Reproduce every one of the rows below verbatim, keeping each line and blank line in its original order.
**** Excerpted data ****
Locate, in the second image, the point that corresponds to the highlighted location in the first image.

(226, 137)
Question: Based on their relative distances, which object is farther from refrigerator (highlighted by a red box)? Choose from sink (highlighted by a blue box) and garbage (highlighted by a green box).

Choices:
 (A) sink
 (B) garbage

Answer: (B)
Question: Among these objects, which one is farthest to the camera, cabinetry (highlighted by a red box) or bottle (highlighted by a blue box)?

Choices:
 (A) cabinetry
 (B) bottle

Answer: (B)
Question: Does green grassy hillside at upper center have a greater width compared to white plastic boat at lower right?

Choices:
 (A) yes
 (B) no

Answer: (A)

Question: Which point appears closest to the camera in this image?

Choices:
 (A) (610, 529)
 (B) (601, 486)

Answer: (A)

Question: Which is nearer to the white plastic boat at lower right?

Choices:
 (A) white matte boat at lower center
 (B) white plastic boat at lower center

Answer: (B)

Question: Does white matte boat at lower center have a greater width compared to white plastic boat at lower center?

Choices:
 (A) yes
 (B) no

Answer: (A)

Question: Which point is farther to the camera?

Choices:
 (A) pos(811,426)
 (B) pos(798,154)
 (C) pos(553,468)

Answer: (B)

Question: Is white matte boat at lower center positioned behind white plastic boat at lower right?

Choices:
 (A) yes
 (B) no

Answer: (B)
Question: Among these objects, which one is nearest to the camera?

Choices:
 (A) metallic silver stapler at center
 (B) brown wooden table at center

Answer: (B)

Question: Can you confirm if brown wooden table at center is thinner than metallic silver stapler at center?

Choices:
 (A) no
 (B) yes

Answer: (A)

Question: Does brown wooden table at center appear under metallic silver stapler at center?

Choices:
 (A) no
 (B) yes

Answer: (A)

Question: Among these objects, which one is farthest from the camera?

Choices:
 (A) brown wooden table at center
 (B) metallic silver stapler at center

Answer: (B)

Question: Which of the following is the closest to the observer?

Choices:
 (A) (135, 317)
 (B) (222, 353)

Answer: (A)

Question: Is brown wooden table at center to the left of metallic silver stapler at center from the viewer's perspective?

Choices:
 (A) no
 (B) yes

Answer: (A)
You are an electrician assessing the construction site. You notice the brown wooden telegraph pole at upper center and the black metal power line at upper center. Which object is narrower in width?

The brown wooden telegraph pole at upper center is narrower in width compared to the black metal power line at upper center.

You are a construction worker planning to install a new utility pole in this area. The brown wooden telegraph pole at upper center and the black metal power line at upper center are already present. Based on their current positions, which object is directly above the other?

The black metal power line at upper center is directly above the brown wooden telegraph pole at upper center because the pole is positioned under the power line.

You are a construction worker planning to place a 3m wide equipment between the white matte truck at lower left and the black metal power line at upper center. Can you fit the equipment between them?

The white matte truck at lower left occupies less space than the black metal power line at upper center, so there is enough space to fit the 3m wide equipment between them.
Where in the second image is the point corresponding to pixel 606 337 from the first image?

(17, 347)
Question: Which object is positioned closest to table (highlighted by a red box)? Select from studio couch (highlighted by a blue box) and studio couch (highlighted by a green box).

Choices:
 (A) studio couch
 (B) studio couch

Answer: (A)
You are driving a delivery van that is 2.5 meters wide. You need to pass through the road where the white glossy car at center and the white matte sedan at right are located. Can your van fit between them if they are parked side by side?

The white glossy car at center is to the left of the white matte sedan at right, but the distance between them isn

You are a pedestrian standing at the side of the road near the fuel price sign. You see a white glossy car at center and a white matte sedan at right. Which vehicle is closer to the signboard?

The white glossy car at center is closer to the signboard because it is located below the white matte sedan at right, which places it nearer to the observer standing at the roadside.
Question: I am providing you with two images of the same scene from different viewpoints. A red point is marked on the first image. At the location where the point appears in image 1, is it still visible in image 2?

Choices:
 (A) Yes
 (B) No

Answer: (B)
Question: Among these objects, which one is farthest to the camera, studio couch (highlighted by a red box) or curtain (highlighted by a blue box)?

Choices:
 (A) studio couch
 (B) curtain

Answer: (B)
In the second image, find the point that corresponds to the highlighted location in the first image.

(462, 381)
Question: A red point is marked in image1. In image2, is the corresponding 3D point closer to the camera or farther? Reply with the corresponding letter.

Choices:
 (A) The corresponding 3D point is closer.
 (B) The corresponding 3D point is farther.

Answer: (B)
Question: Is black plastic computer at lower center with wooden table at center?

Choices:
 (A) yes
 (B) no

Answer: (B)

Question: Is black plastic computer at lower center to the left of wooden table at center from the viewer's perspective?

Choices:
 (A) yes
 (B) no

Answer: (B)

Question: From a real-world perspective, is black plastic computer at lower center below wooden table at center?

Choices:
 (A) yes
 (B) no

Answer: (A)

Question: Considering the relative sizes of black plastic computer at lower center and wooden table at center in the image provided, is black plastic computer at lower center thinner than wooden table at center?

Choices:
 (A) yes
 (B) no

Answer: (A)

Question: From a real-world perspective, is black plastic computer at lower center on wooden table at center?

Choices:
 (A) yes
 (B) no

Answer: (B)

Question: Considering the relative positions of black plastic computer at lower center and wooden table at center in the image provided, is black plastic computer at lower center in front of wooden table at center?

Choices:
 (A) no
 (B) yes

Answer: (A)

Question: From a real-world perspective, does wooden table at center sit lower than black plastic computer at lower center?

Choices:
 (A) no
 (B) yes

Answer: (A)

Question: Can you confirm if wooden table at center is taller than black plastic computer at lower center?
****
**Finished exercise:**
Locate, in the second image, the point that corresponds to the highlighted location in the first image.

(226, 137)
Question: Based on their relative distances, which object is farther from refrigerator (highlighted by a red box)? Choose from sink (highlighted by a blue box) and garbage (highlighted by a green box).

Choices:
 (A) sink
 (B) garbage

Answer: (B)
Question: Among these objects, which one is farthest to the camera, cabinetry (highlighted by a red box) or bottle (highlighted by a blue box)?

Choices:
 (A) cabinetry
 (B) bottle

Answer: (B)
Question: Does green grassy hillside at upper center have a greater width compared to white plastic boat at lower right?

Choices:
 (A) yes
 (B) no

Answer: (A)

Question: Which point appears closest to the camera in this image?

Choices:
 (A) (610, 529)
 (B) (601, 486)

Answer: (A)

Question: Which is nearer to the white plastic boat at lower right?

Choices:
 (A) white matte boat at lower center
 (B) white plastic boat at lower center

Answer: (B)

Question: Does white matte boat at lower center have a greater width compared to white plastic boat at lower center?

Choices:
 (A) yes
 (B) no

Answer: (A)

Question: Which point is farther to the camera?

Choices:
 (A) pos(811,426)
 (B) pos(798,154)
 (C) pos(553,468)

Answer: (B)

Question: Is white matte boat at lower center positioned behind white plastic boat at lower right?

Choices:
 (A) yes
 (B) no

Answer: (B)
Question: Among these objects, which one is nearest to the camera?

Choices:
 (A) metallic silver stapler at center
 (B) brown wooden table at center

Answer: (B)

Question: Can you confirm if brown wooden table at center is thinner than metallic silver stapler at center?

Choices:
 (A) no
 (B) yes

Answer: (A)

Question: Does brown wooden table at center appear under metallic silver stapler at center?

Choices:
 (A) no
 (B) yes

Answer: (A)

Question: Among these objects, which one is farthest from the camera?

Choices:
 (A) brown wooden table at center
 (B) metallic silver stapler at center

Answer: (B)

Question: Which of the following is the closest to the observer?

Choices:
 (A) (135, 317)
 (B) (222, 353)

Answer: (A)

Question: Is brown wooden table at center to the left of metallic silver stapler at center from the viewer's perspective?

Choices:
 (A) no
 (B) yes

Answer: (A)
You are an electrician assessing the construction site. You notice the brown wooden telegraph pole at upper center and the black metal power line at upper center. Which object is narrower in width?

The brown wooden telegraph pole at upper center is narrower in width compared to the black metal power line at upper center.

You are a construction worker planning to install a new utility pole in this area. The brown wooden telegraph pole at upper center and the black metal power line at upper center are already present. Based on their current positions, which object is directly above the other?

The black metal power line at upper center is directly above the brown wooden telegraph pole at upper center because the pole is positioned under the power line.

You are a construction worker planning to place a 3m wide equipment between the white matte truck at lower left and the black metal power line at upper center. Can you fit the equipment between them?

The white matte truck at lower left occupies less space than the black metal power line at upper center, so there is enough space to fit the 3m wide equipment between them.
Where in the second image is the point corresponding to pixel 606 337 from the first image?

(17, 347)
Question: Which object is positioned closest to table (highlighted by a red box)? Select from studio couch (highlighted by a blue box) and studio couch (highlighted by a green box).

Choices:
 (A) studio couch
 (B) studio couch

Answer: (A)
You are driving a delivery van that is 2.5 meters wide. You need to pass through the road where the white glossy car at center and the white matte sedan at right are located. Can your van fit between them if they are parked side by side?

The white glossy car at center is to the left of the white matte sedan at right, but the distance between them isn

You are a pedestrian standing at the side of the road near the fuel price sign. You see a white glossy car at center and a white matte sedan at right. Which vehicle is closer to the signboard?

The white glossy car at center is closer to the signboard because it is located below the white matte sedan at right, which places it nearer to the observer standing at the roadside.
Question: I am providing you with two images of the same scene from different viewpoints. A red point is marked on the first image. At the location where the point appears in image 1, is it still visible in image 2?

Choices:
 (A) Yes
 (B) No

Answer: (B)
Question: Among these objects, which one is farthest to the camera, studio couch (highlighted by a red box) or curtain (highlighted by a blue box)?

Choices:
 (A) studio couch
 (B) curtain

Answer: (B)
In the second image, find the point that corresponds to the highlighted location in the first image.

(462, 381)
Question: A red point is marked in image1. In image2, is the corresponding 3D point closer to the camera or farther? Reply with the corresponding letter.

Choices:
 (A) The corresponding 3D point is closer.
 (B) The corresponding 3D point is farther.

Answer: (B)
Question: Is black plastic computer at lower center with wooden table at center?

Choices:
 (A) yes
 (B) no

Answer: (B)

Question: Is black plastic computer at lower center to the left of wooden table at center from the viewer's perspective?

Choices:
 (A) yes
 (B) no

Answer: (B)

Question: From a real-world perspective, is black plastic computer at lower center below wooden table at center?

Choices:
 (A) yes
 (B) no

Answer: (A)

Question: Considering the relative sizes of black plastic computer at lower center and wooden table at center in the image provided, is black plastic computer at lower center thinner than wooden table at center?

Choices:
 (A) yes
 (B) no

Answer: (A)

Question: From a real-world perspective, is black plastic computer at lower center on wooden table at center?

Choices:
 (A) yes
 (B) no

Answer: (B)

Question: Considering the relative positions of black plastic computer at lower center and wooden table at center in the image provided, is black plastic computer at lower center in front of wooden table at center?

Choices:
 (A) no
 (B) yes

Answer: (A)

Question: From a real-world perspective, does wooden table at center sit lower than black plastic computer at lower center?

Choices:
 (A) no
 (B) yes

Answer: (A)

Question: Can you confirm if wooden table at center is taller than black plastic computer at lower center?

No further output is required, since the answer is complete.